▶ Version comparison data
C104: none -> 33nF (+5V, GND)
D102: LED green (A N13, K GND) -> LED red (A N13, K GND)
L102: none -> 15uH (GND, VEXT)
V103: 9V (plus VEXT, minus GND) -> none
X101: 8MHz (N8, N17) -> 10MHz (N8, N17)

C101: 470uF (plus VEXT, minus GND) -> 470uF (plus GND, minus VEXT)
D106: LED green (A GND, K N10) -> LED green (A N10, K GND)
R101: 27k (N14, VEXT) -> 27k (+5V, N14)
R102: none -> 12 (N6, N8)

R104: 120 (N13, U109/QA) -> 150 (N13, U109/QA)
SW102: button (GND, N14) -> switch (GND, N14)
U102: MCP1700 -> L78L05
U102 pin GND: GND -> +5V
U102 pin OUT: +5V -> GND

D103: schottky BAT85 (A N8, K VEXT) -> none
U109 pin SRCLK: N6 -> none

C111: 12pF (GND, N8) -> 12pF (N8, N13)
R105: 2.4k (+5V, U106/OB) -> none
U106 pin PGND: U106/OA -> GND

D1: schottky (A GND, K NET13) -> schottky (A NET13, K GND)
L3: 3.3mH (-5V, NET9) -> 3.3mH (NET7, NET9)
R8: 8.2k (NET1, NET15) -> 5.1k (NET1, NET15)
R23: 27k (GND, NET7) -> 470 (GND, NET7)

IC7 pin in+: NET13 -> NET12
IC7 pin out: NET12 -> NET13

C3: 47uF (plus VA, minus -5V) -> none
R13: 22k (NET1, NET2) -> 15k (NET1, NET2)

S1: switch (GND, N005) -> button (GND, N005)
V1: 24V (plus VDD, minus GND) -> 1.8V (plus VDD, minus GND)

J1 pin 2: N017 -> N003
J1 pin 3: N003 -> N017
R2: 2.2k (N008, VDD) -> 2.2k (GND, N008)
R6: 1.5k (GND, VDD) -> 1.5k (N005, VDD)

▶ The problem
The lines to copy run from the first line of the entries to the line containing "R101: 27k (N14, VEXT) -> 27k (+5V, N14)"; copy them exactly and output nothing else.

▶ Finished exercise
C104: none -> 33nF (+5V, GND)
D102: LED green (A N13, K GND) -> LED red (A N13, K GND)
L102: none -> 15uH (GND, VEXT)
V103: 9V (plus VEXT, minus GND) -> none
X101: 8MHz (N8, N17) -> 10MHz (N8, N17)

C101: 470uF (plus VEXT, minus GND) -> 470uF (plus GND, minus VEXT)
D106: LED green (A GND, K N10) -> LED green (A N10, K GND)
R101: 27k (N14, VEXT) -> 27k (+5V, N14)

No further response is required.